» **Work instructions**: Your output should be the full listing, unchanged.

» **Material for this task**:
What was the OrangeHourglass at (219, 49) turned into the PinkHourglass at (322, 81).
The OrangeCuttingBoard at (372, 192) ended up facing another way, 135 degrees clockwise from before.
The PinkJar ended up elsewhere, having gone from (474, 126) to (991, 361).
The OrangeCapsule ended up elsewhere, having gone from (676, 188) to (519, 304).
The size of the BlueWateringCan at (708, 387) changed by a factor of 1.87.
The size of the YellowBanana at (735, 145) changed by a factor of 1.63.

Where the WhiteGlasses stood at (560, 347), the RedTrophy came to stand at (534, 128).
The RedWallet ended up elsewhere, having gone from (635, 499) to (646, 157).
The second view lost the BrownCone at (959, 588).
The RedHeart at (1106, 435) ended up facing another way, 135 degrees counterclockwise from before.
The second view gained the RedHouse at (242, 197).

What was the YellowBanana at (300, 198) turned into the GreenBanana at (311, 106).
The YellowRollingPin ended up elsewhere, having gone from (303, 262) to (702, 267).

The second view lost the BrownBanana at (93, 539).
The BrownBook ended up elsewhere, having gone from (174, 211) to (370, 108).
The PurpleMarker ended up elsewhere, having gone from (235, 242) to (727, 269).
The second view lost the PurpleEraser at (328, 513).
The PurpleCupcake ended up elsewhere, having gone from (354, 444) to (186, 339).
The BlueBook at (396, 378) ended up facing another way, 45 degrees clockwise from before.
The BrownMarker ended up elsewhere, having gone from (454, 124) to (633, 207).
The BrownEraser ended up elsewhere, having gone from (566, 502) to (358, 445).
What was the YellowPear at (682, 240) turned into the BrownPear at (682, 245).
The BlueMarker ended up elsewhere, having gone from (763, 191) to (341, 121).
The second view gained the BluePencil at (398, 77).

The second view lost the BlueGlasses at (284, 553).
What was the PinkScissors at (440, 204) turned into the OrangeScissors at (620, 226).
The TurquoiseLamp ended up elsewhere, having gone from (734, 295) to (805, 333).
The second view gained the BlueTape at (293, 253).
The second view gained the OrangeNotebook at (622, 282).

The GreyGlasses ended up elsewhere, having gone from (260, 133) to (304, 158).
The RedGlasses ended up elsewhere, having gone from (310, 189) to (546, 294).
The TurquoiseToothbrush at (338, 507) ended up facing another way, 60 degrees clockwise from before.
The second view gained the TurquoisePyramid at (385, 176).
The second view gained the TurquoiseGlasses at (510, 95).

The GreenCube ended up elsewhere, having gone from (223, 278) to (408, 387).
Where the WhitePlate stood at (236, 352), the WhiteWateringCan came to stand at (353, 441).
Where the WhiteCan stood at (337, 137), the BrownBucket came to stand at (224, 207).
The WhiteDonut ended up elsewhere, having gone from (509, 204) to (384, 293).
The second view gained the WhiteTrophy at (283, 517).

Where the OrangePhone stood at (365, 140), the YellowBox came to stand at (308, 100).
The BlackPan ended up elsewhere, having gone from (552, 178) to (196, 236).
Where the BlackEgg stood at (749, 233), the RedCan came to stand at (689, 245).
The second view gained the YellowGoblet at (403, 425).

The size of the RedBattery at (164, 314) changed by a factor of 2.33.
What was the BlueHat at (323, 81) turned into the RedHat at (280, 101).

» **Written answer**:
What was the OrangeHourglass at (219, 49) turned into the PinkHourglass at (322, 81).
The OrangeCuttingBoard at (372, 192) ended up facing another way, 135 degrees clockwise from before.
The PinkJar ended up elsewhere, having gone from (474, 126) to (991, 361).
The OrangeCapsule ended up elsewhere, having gone from (676, 188) to (519, 304).
The size of the BlueWateringCan at (708, 387) changed by a factor of 1.87.
The size of the YellowBanana at (735, 145) changed by a factor of 1.63.

Where the WhiteGlasses stood at (560, 347), the RedTrophy came to stand at (534, 128).
The RedWallet ended up elsewhere, having gone from (635, 499) to (646, 157).
The second view lost the BrownCone at (959, 588).
The RedHeart at (1106, 435) ended up facing another way, 135 degrees counterclockwise from before.
The second view gained the RedHouse at (242, 197).

What was the YellowBanana at (300, 198) turned into the GreenBanana at (311, 106).
The YellowRollingPin ended up elsewhere, having gone from (303, 262) to (702, 267).

The second view lost the BrownBanana at (93, 539).
The BrownBook ended up elsewhere, having gone from (174, 211) to (370, 108).
The PurpleMarker ended up elsewhere, having gone from (235, 242) to (727, 269).
The second view lost the PurpleEraser at (328, 513).
The PurpleCupcake ended up elsewhere, having gone from (354, 444) to (186, 339).
The BlueBook at (396, 378) ended up facing another way, 45 degrees clockwise from before.
The BrownMarker ended up elsewhere, having gone from (454, 124) to (633, 207).
The BrownEraser ended up elsewhere, having gone from (566, 502) to (358, 445).
What was the YellowPear at (682, 240) turned into the BrownPear at (682, 245).
The BlueMarker ended up elsewhere, having gone from (763, 191) to (341, 121).
The second view gained the BluePencil at (398, 77).

The second view lost the BlueGlasses at (284, 553).
What was the PinkScissors at (440, 204) turned into the OrangeScissors at (620, 226).
The TurquoiseLamp ended up elsewhere, having gone from (734, 295) to (805, 333).
The second view gained the BlueTape at (293, 253).
The second view gained the OrangeNotebook at (622, 282).

The GreyGlasses ended up elsewhere, having gone from (260, 133) to (304, 158).
The RedGlasses ended up elsewhere, having gone from (310, 189) to (546, 294).
The TurquoiseToothbrush at (338, 507) ended up facing another way, 60 degrees clockwise from before.
The second view gained the TurquoisePyramid at (385, 176).
The second view gained the TurquoiseGlasses at (510, 95).

The GreenCube ended up elsewhere, having gone from (223, 278) to (408, 387).
Where the WhitePlate stood at (236, 352), the WhiteWateringCan came to stand at (353, 441).
Where the WhiteCan stood at (337, 137), the BrownBucket came to stand at (224, 207).
The WhiteDonut ended up elsewhere, having gone from (509, 204) to (384, 293).
The second view gained the WhiteTrophy at (283, 517).

Where the OrangePhone stood at (365, 140), the YellowBox came to stand at (308, 100).
The BlackPan ended up elsewhere, having gone from (552, 178) to (196, 236).
Where the BlackEgg stood at (749, 233), the RedCan came to stand at (689, 245).
The second view gained the YellowGoblet at (403, 425).

The size of the RedBattery at (164, 314) changed by a factor of 2.33.
What was the BlueHat at (323, 81) turned into the RedHat at (280, 101).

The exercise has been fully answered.